◆ Exercise aim ◆
Every record below must be written out exactly. Leave out the pictures.

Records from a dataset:
____________________

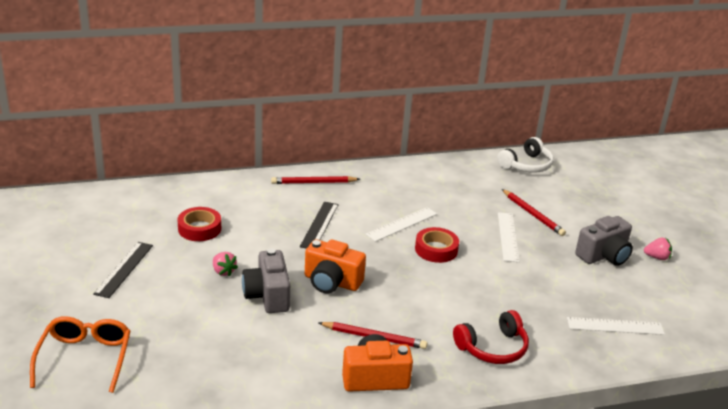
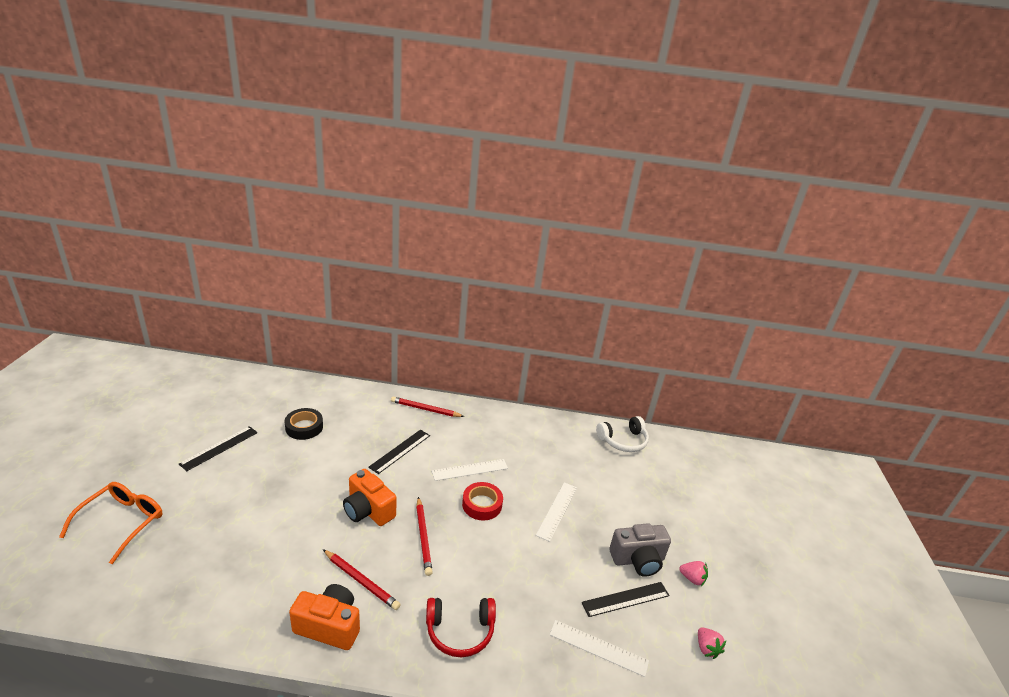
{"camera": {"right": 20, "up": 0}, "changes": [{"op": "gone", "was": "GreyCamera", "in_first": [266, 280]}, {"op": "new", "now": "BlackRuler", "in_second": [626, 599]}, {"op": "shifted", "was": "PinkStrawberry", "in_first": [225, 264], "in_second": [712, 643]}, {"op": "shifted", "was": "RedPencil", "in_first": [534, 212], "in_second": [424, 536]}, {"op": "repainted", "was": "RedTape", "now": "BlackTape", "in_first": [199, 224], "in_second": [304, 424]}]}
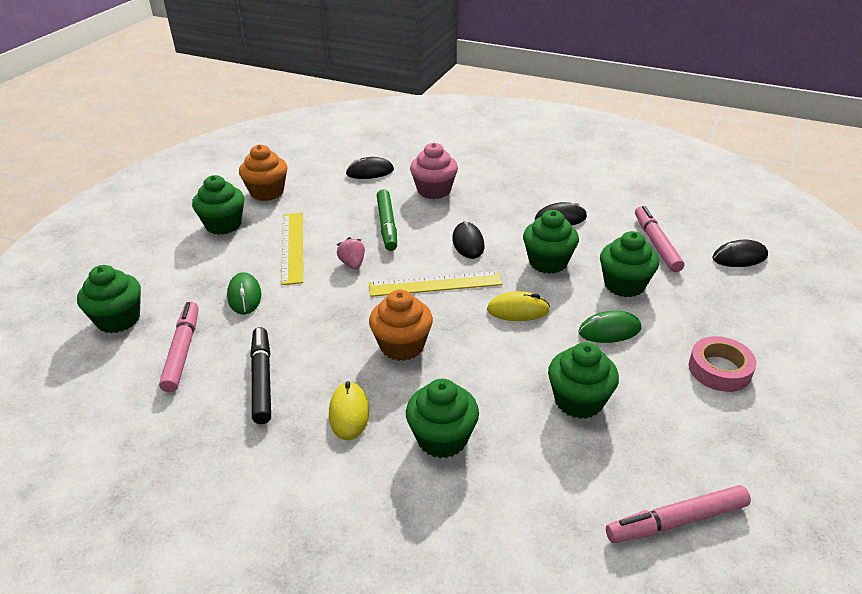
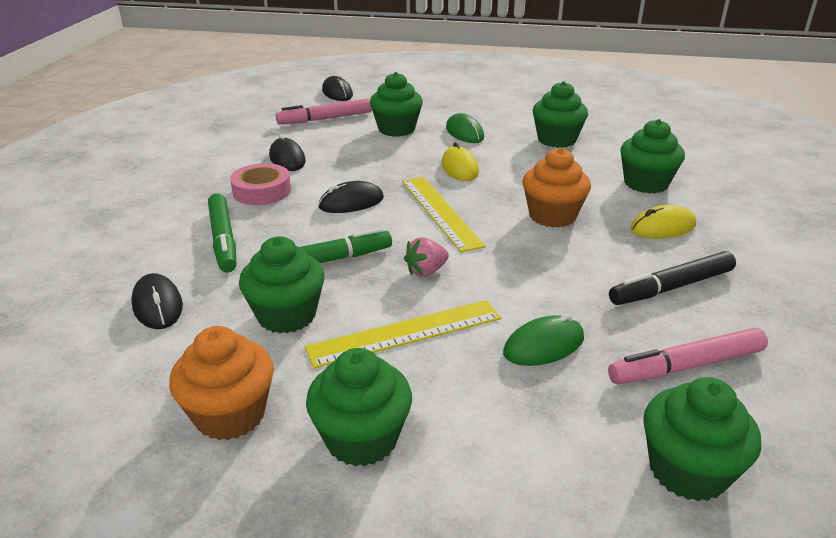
{"camera": {"right": -105, "up": -5}, "changes": [{"op": "gone", "was": "PinkMarker", "in_first": [678, 514]}, {"op": "shifted", "was": "GreenCupcake", "in_first": [551, 242], "in_second": [282, 284]}, {"op": "shifted", "was": "PinkTape", "in_first": [722, 364], "in_second": [260, 184]}, {"op": "swapped", "was": "PinkCupcake", "now": "GreenMarker", "in_first": [434, 171], "in_second": [222, 232]}]}
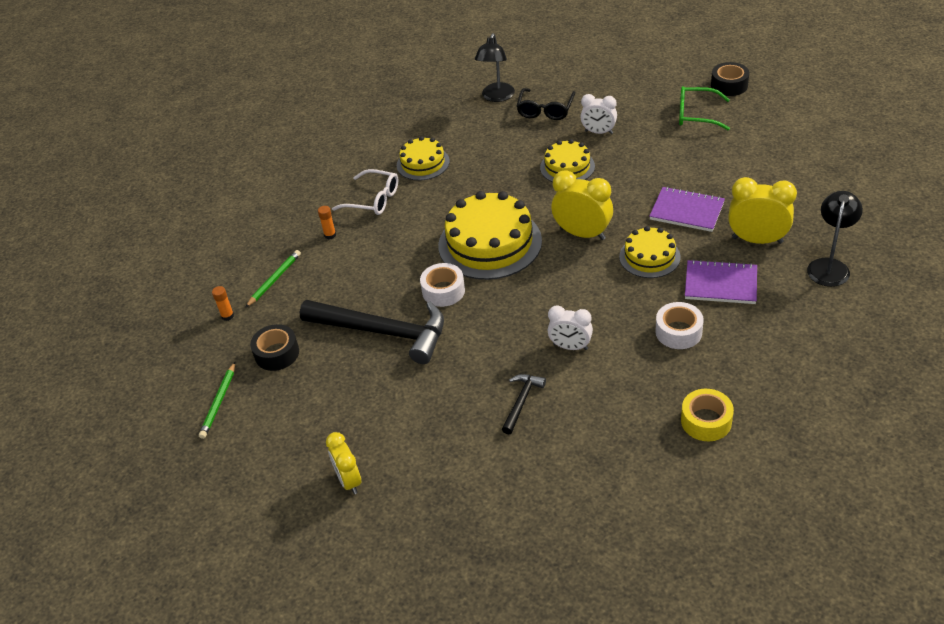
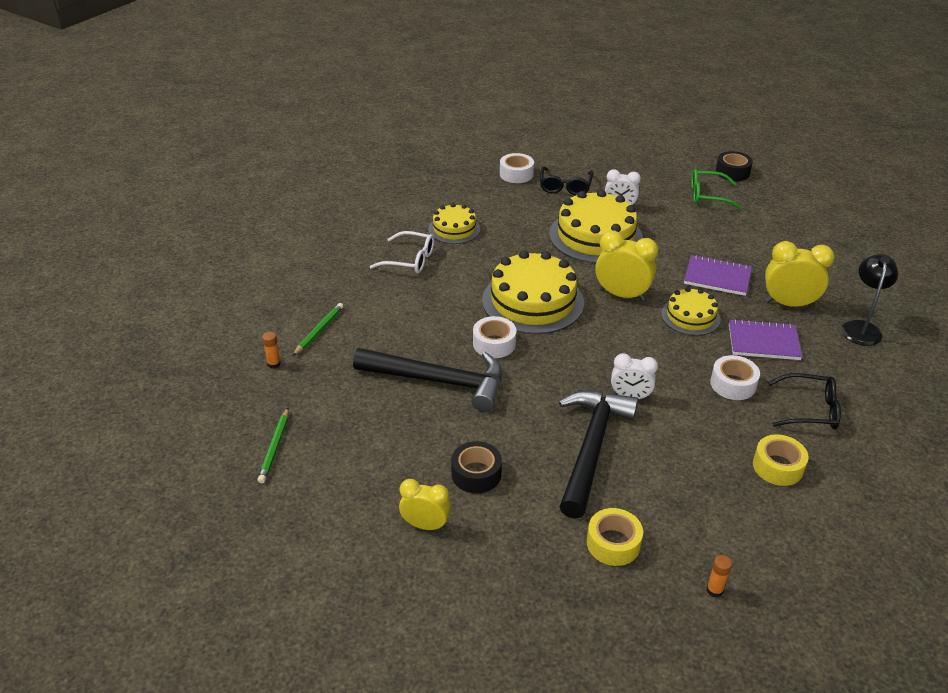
{"camera": {"right": -10, "up": -5}, "changes": [{"op": "new", "now": "YellowTape", "in_second": [615, 537]}, {"op": "new", "now": "BlackGlasses", "in_second": [804, 401]}, {"op": "shifted", "was": "BlackTape", "in_first": [274, 347], "in_second": [476, 467]}, {"op": "shifted", "was": "OrangeGlueStick", "in_first": [327, 222], "in_second": [719, 576]}, {"op": "swapped", "was": "BlackLamp", "now": "WhiteTape", "in_first": [495, 67], "in_second": [517, 168]}, {"op": "rotated", "was": "YellowClock", "in_first": [343, 463], "in_second": [425, 504], "clockwise": 135}, {"op": "scaled", "was": "BlackHammer", "in_first": [524, 404], "in_second": [598, 455], "ratio": 2.17}, {"op": "scaled", "was": "YellowCake", "in_first": [567, 160], "in_second": [596, 226], "ratio": 1.78}]}
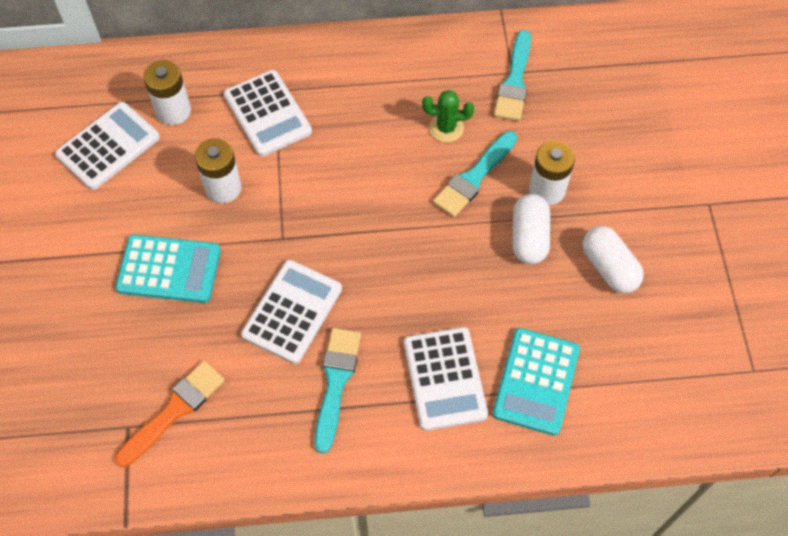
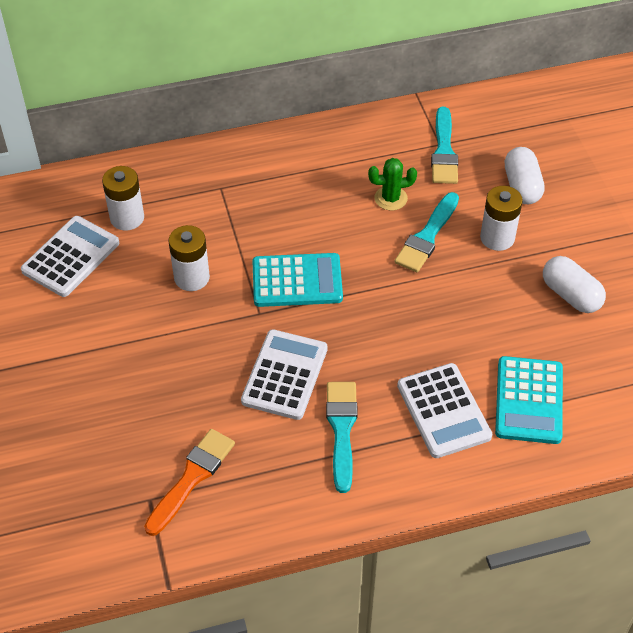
{"camera": {"right": -10, "up": -10}, "changes": [{"op": "gone", "was": "WhiteCalculator", "in_first": [268, 113]}, {"op": "shifted", "was": "TurquoiseCalculator", "in_first": [168, 268], "in_second": [297, 280]}, {"op": "shifted", "was": "WhiteCapsule", "in_first": [531, 229], "in_second": [525, 175]}]}
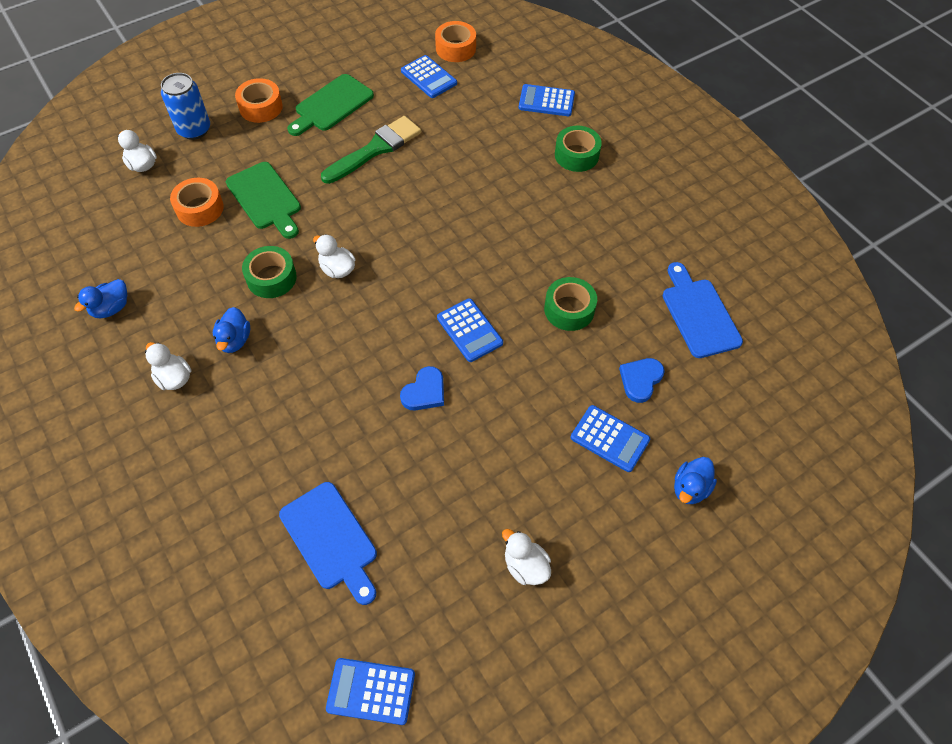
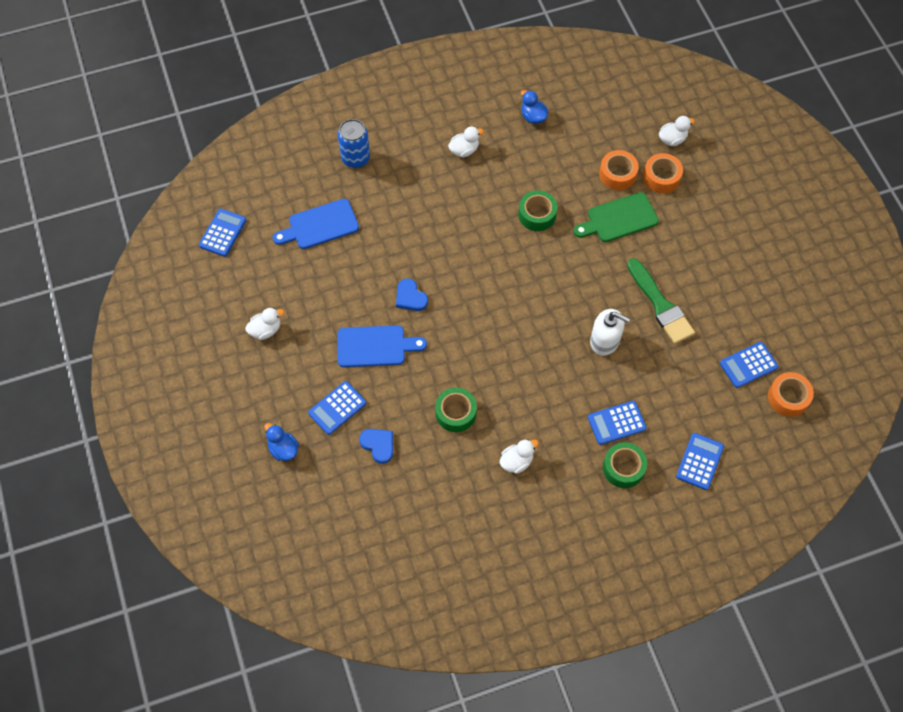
{"camera": {"right": 105, "up": 5}, "changes": [{"op": "gone", "was": "BlueDuck", "in_first": [231, 330]}, {"op": "gone", "was": "GreenCuttingBoard", "in_first": [330, 105]}, {"op": "new", "now": "WhiteSoapDispenser", "in_second": [610, 332]}, {"op": "shifted", "was": "BlueCan", "in_first": [185, 106], "in_second": [354, 143]}, {"op": "shifted", "was": "OrangeTape", "in_first": [259, 100], "in_second": [663, 173]}, {"op": "shifted", "was": "WhiteDuck", "in_first": [334, 256], "in_second": [519, 456]}, {"op": "shifted", "was": "BlueCalculator", "in_first": [470, 330], "in_second": [617, 423]}, {"op": "shifted", "was": "BlueCuttingBoard", "in_first": [703, 310], "in_second": [382, 346]}]}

____________________

◆ Final answer ◆
{"camera": {"right": 20, "up": 0}, "changes": [{"op": "gone", "was": "GreyCamera", "in_first": [266, 280]}, {"op": "new", "now": "BlackRuler", "in_second": [626, 599]}, {"op": "shifted", "was": "PinkStrawberry", "in_first": [225, 264], "in_second": [712, 643]}, {"op": "shifted", "was": "RedPencil", "in_first": [534, 212], "in_second": [424, 536]}, {"op": "repainted", "was": "RedTape", "now": "BlackTape", "in_first": [199, 224], "in_second": [304, 424]}]}
{"camera": {"right": -105, "up": -5}, "changes": [{"op": "gone", "was": "PinkMarker", "in_first": [678, 514]}, {"op": "shifted", "was": "GreenCupcake", "in_first": [551, 242], "in_second": [282, 284]}, {"op": "shifted", "was": "PinkTape", "in_first": [722, 364], "in_second": [260, 184]}, {"op": "swapped", "was": "PinkCupcake", "now": "GreenMarker", "in_first": [434, 171], "in_second": [222, 232]}]}
{"camera": {"right": -10, "up": -5}, "changes": [{"op": "new", "now": "YellowTape", "in_second": [615, 537]}, {"op": "new", "now": "BlackGlasses", "in_second": [804, 401]}, {"op": "shifted", "was": "BlackTape", "in_first": [274, 347], "in_second": [476, 467]}, {"op": "shifted", "was": "OrangeGlueStick", "in_first": [327, 222], "in_second": [719, 576]}, {"op": "swapped", "was": "BlackLamp", "now": "WhiteTape", "in_first": [495, 67], "in_second": [517, 168]}, {"op": "rotated", "was": "YellowClock", "in_first": [343, 463], "in_second": [425, 504], "clockwise": 135}, {"op": "scaled", "was": "BlackHammer", "in_first": [524, 404], "in_second": [598, 455], "ratio": 2.17}, {"op": "scaled", "was": "YellowCake", "in_first": [567, 160], "in_second": [596, 226], "ratio": 1.78}]}
{"camera": {"right": -10, "up": -10}, "changes": [{"op": "gone", "was": "WhiteCalculator", "in_first": [268, 113]}, {"op": "shifted", "was": "TurquoiseCalculator", "in_first": [168, 268], "in_second": [297, 280]}, {"op": "shifted", "was": "WhiteCapsule", "in_first": [531, 229], "in_second": [525, 175]}]}
{"camera": {"right": 105, "up": 5}, "changes": [{"op": "gone", "was": "BlueDuck", "in_first": [231, 330]}, {"op": "gone", "was": "GreenCuttingBoard", "in_first": [330, 105]}, {"op": "new", "now": "WhiteSoapDispenser", "in_second": [610, 332]}, {"op": "shifted", "was": "BlueCan", "in_first": [185, 106], "in_second": [354, 143]}, {"op": "shifted", "was": "OrangeTape", "in_first": [259, 100], "in_second": [663, 173]}, {"op": "shifted", "was": "WhiteDuck", "in_first": [334, 256], "in_second": [519, 456]}, {"op": "shifted", "was": "BlueCalculator", "in_first": [470, 330], "in_second": [617, 423]}, {"op": "shifted", "was": "BlueCuttingBoard", "in_first": [703, 310], "in_second": [382, 346]}]}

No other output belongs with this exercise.